> [Required work]: Count how many lines below contain the word "minus", then give that number alone.
Top of Input data
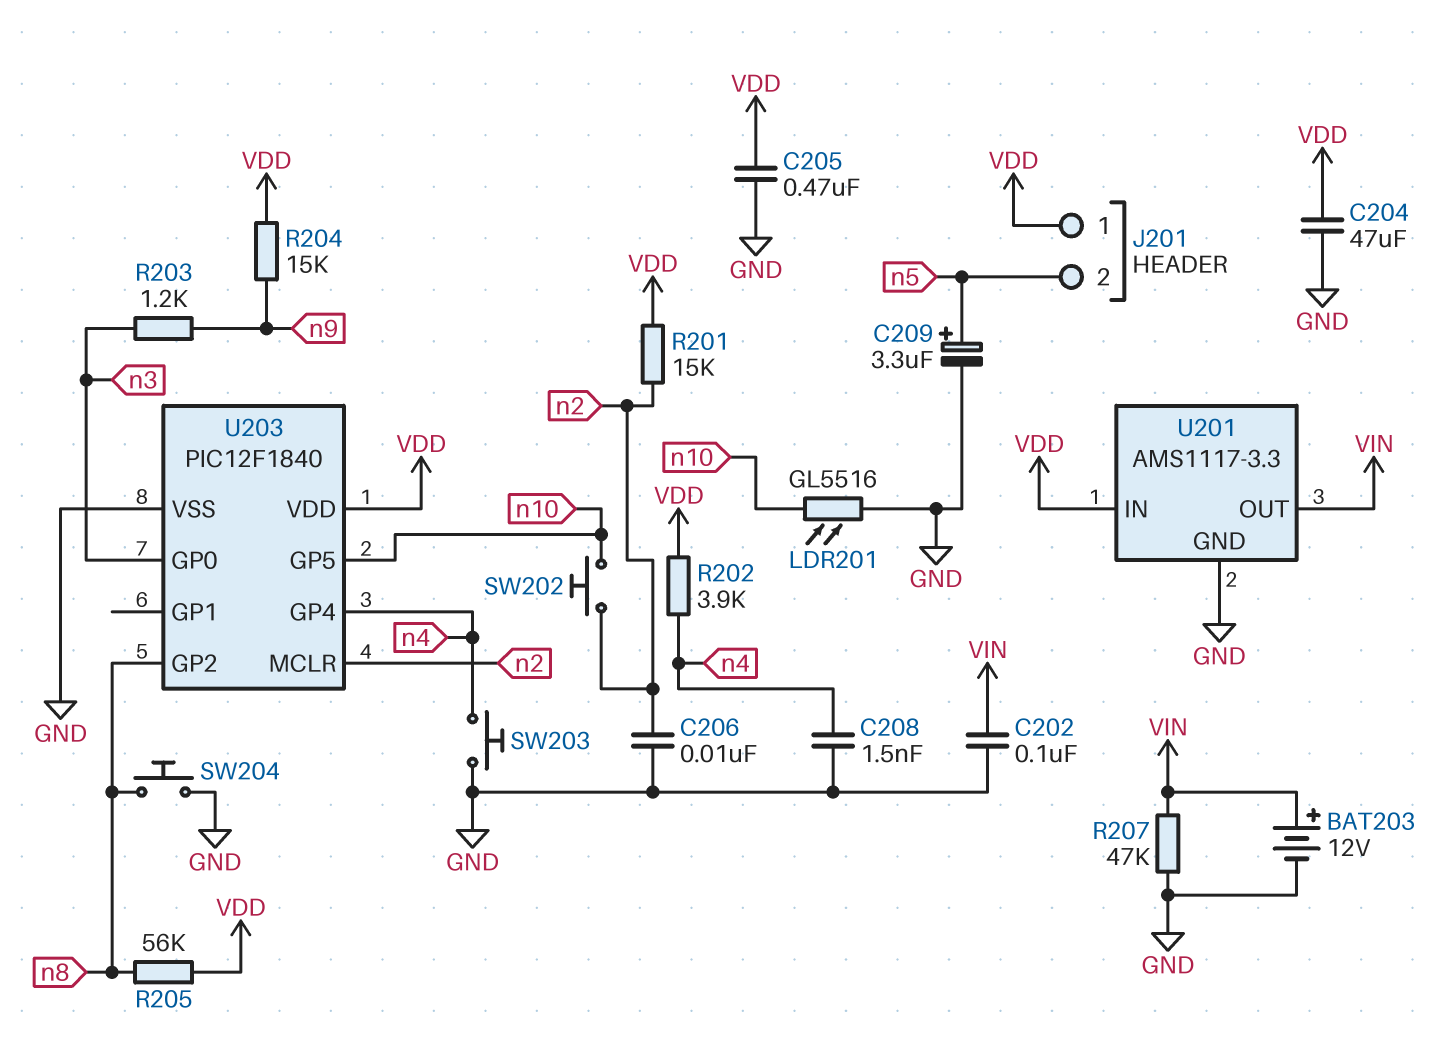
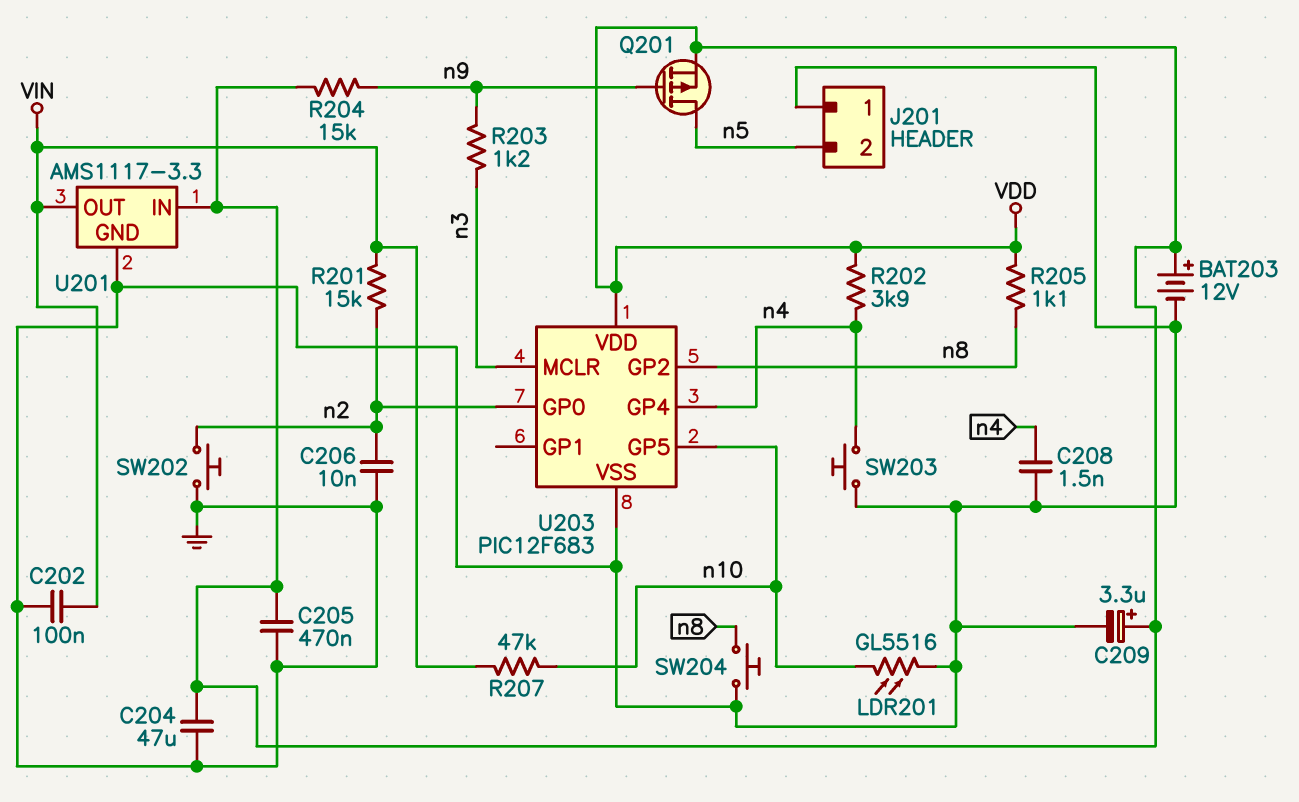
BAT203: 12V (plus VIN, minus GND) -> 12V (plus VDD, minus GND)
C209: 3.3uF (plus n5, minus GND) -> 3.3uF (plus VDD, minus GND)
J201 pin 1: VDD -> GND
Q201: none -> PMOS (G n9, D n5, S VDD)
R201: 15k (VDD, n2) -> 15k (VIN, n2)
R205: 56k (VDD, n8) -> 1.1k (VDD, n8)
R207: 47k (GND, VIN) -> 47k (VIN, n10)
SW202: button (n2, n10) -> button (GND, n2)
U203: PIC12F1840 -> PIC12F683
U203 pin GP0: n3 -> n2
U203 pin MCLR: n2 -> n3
Bottom of Input data
> [Solution]: 2